● THE TASK
Across the material below, say how many lines contain the string "yellow", and add no other words.

MATERIAL TO PROCESS below:

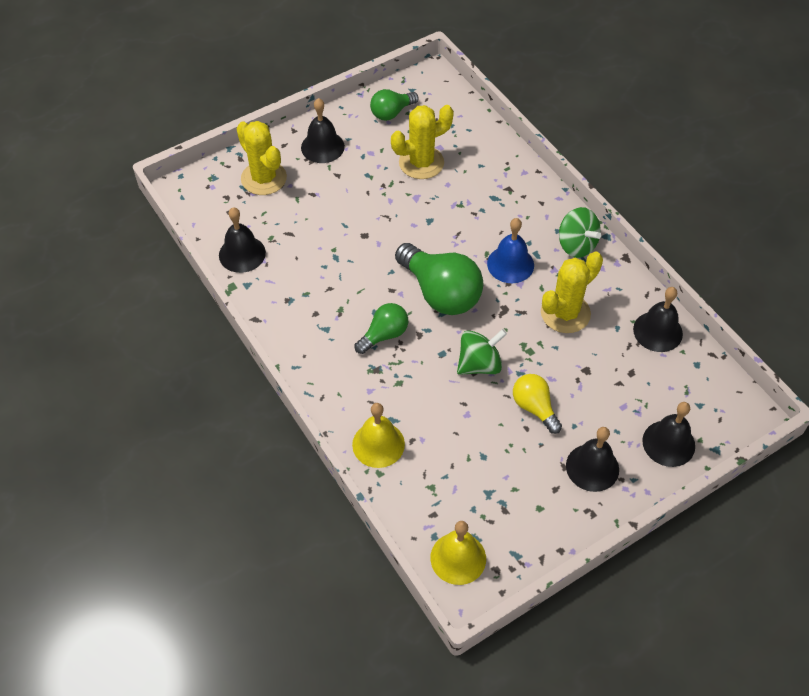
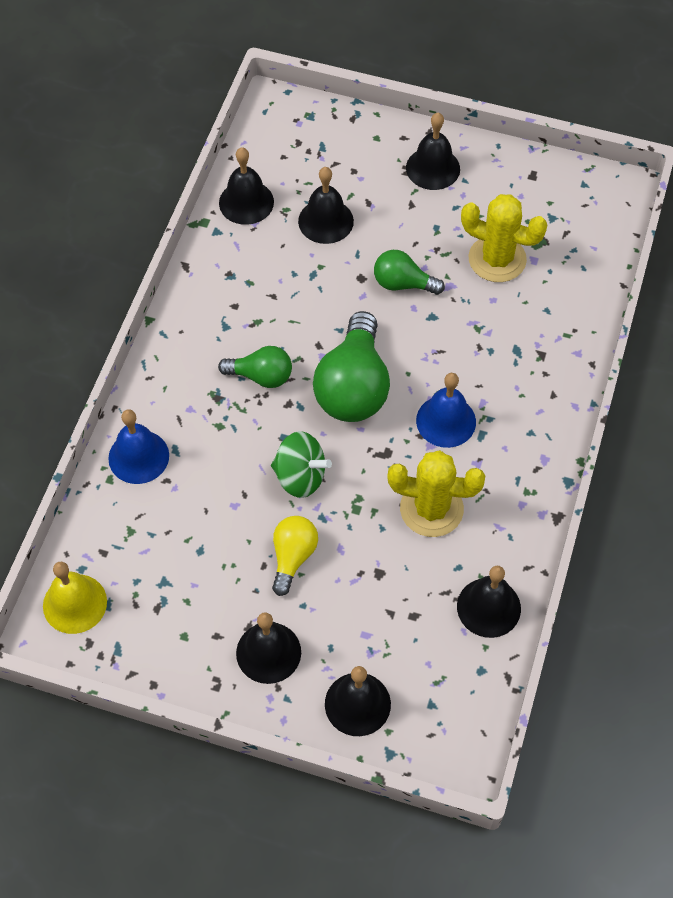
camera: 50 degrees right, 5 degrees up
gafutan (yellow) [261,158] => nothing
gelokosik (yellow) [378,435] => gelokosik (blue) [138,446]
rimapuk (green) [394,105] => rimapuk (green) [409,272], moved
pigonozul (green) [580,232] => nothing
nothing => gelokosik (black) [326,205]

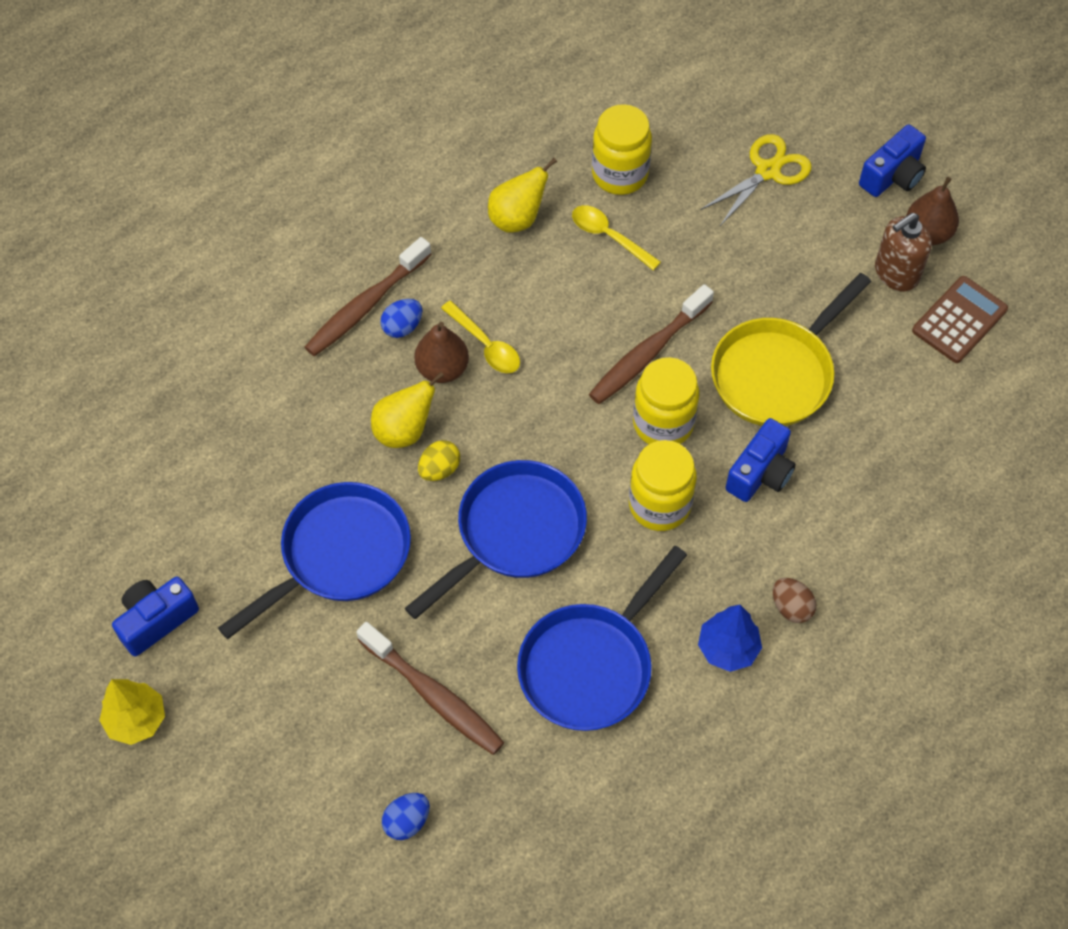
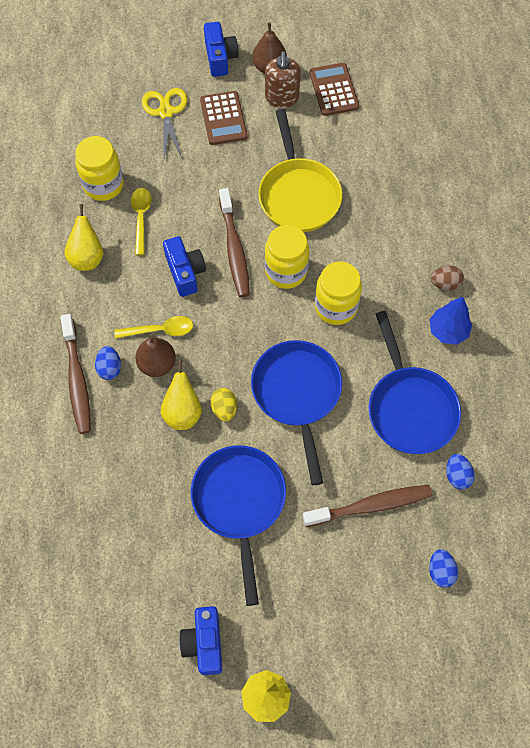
camera: 55 degrees left, 5 degrees up
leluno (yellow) [616,238] => leluno (yellow) [141,221], 105 degrees clockwise
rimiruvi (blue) [760,460] => rimiruvi (blue) [184,266], moved
nothing =>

End of MATERIAL TO PROCESS.

● WRITTEN SOLUTION
3